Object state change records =
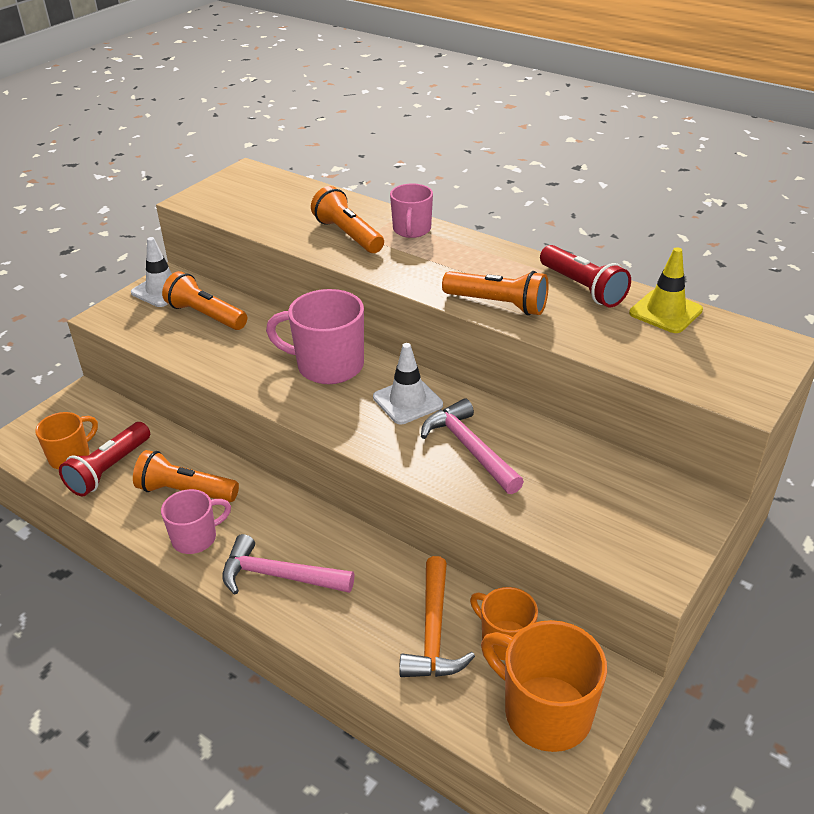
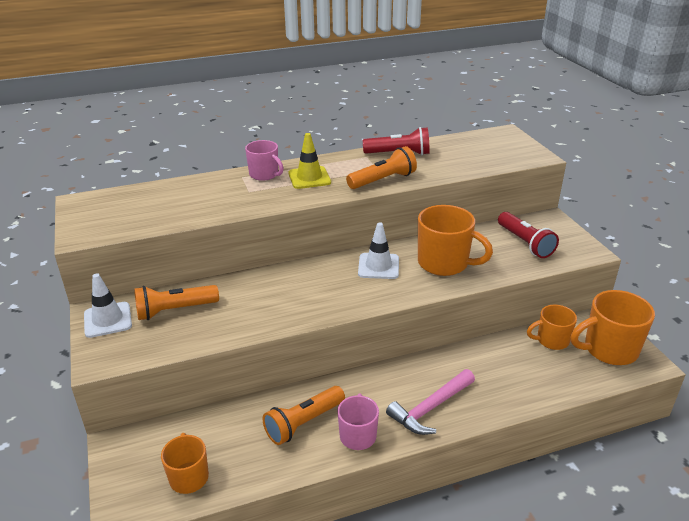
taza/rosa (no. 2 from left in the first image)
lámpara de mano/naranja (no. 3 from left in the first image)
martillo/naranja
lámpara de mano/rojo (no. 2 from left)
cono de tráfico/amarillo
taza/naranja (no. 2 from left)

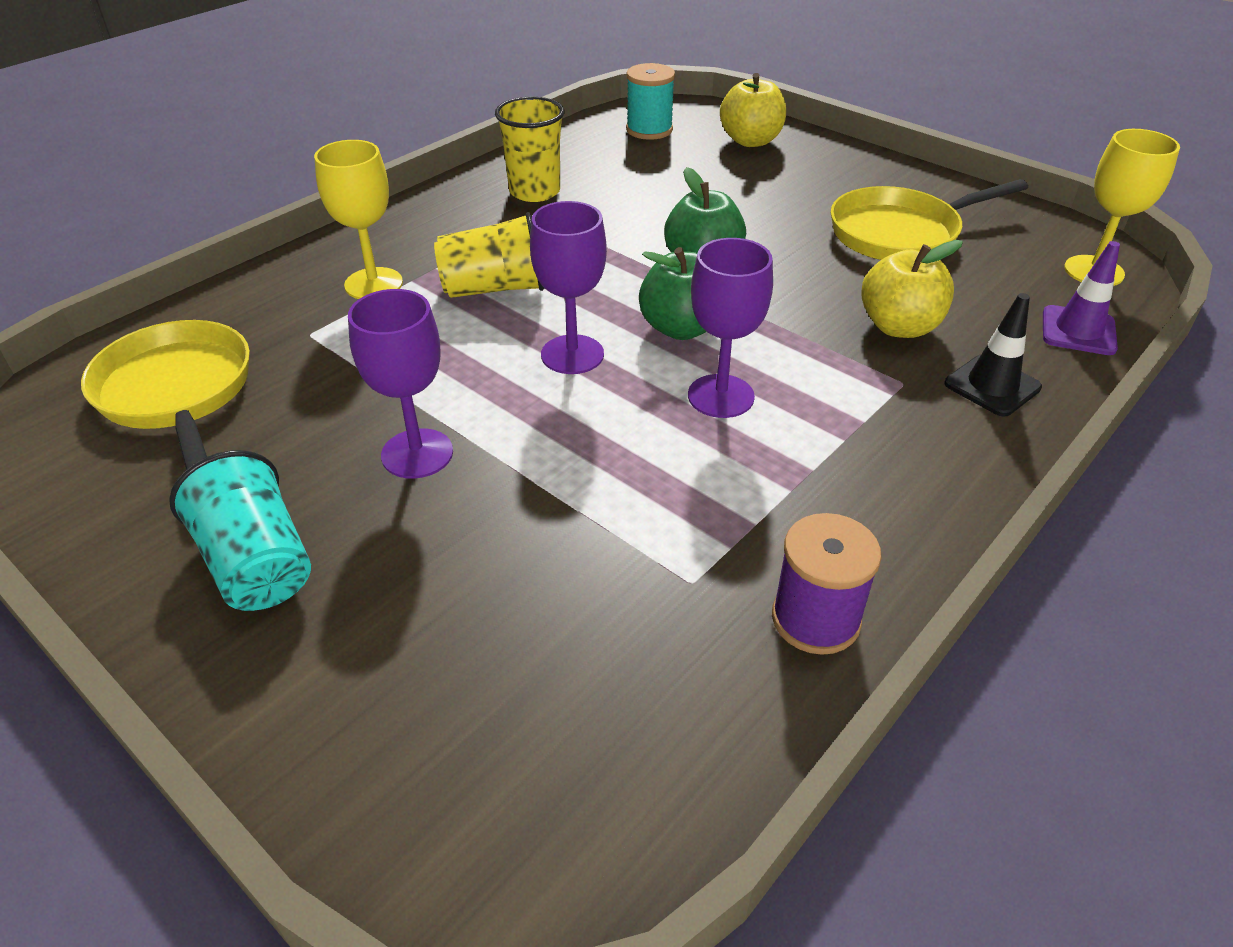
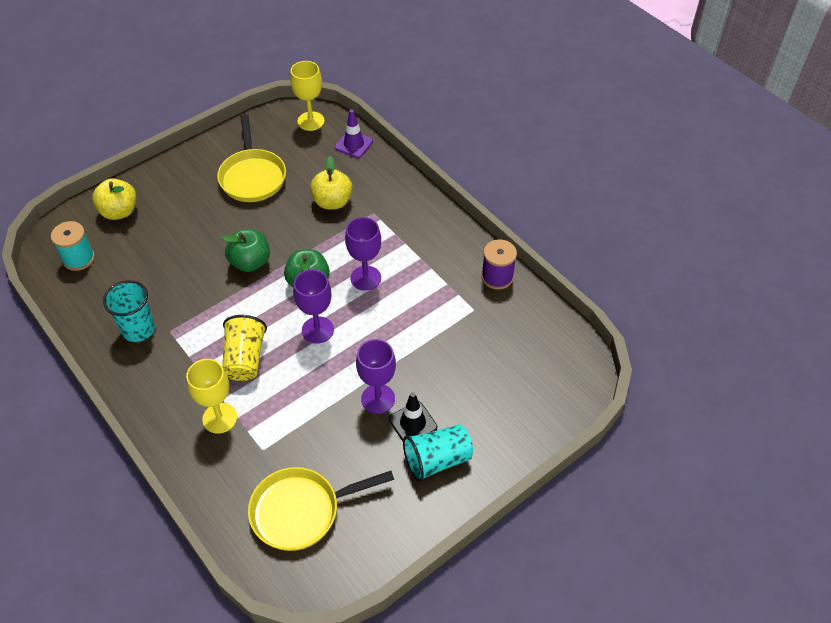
cono de tráfico/negro
vaso/turquesa (no. 1 from left)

What the task requires = Do not copy pictures. Restate exactly the lines from the one containing "lámpara de mano/rojo (no. 2 from left)" through the last line of the records.

Exercise result =
lámpara de mano/rojo (no. 2 from left)
cono de tráfico/amarillo
taza/naranja (no. 2 from left)

cono de tráfico/negro
vaso/turquesa (no. 1 from left)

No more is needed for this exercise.